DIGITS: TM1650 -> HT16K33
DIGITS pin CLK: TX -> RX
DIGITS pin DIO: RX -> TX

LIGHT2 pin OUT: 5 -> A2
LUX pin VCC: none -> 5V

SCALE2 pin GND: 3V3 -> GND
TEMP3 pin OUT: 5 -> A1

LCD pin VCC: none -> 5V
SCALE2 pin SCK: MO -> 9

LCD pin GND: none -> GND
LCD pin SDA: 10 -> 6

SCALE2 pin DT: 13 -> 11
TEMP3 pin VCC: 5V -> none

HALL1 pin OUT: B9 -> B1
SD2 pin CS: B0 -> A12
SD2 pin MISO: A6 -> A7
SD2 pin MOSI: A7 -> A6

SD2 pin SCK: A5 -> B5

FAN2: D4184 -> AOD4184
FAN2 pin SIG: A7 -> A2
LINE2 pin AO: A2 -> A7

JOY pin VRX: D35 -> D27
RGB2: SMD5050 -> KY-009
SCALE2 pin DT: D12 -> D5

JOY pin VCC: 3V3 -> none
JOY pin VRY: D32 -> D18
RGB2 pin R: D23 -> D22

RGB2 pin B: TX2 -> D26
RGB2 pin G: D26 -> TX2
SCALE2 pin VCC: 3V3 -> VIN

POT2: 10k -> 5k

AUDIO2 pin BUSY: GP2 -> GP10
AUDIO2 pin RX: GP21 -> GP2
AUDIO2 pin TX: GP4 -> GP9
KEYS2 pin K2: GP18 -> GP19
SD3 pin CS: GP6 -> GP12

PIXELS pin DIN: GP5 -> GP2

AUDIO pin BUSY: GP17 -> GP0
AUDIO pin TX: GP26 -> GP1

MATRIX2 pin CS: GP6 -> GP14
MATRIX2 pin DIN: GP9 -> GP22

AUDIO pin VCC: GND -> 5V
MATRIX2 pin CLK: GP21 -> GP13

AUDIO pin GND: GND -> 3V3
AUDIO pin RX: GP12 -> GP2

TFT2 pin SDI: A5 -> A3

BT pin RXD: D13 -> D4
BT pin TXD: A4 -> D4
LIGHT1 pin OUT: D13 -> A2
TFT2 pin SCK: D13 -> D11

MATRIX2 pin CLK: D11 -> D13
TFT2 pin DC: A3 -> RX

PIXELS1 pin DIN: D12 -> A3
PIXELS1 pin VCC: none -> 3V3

=-=-=

What you need to do —
In the listing above, find the line with "RGB2 pin B: TX2 -> D26" and the line with "AUDIO pin GND: GND -> 3V3"; set down exactly those two lines and every line between them, nothing more.

Written solution —
RGB2 pin B: TX2 -> D26
RGB2 pin G: D26 -> TX2
SCALE2 pin VCC: 3V3 -> VIN

POT2: 10k -> 5k

AUDIO2 pin BUSY: GP2 -> GP10
AUDIO2 pin RX: GP21 -> GP2
AUDIO2 pin TX: GP4 -> GP9
KEYS2 pin K2: GP18 -> GP19
SD3 pin CS: GP6 -> GP12

PIXELS pin DIN: GP5 -> GP2

AUDIO pin BUSY: GP17 -> GP0
AUDIO pin TX: GP26 -> GP1

MATRIX2 pin CS: GP6 -> GP14
MATRIX2 pin DIN: GP9 -> GP22

AUDIO pin VCC: GND -> 5V
MATRIX2 pin CLK: GP21 -> GP13

AUDIO pin GND: GND -> 3V3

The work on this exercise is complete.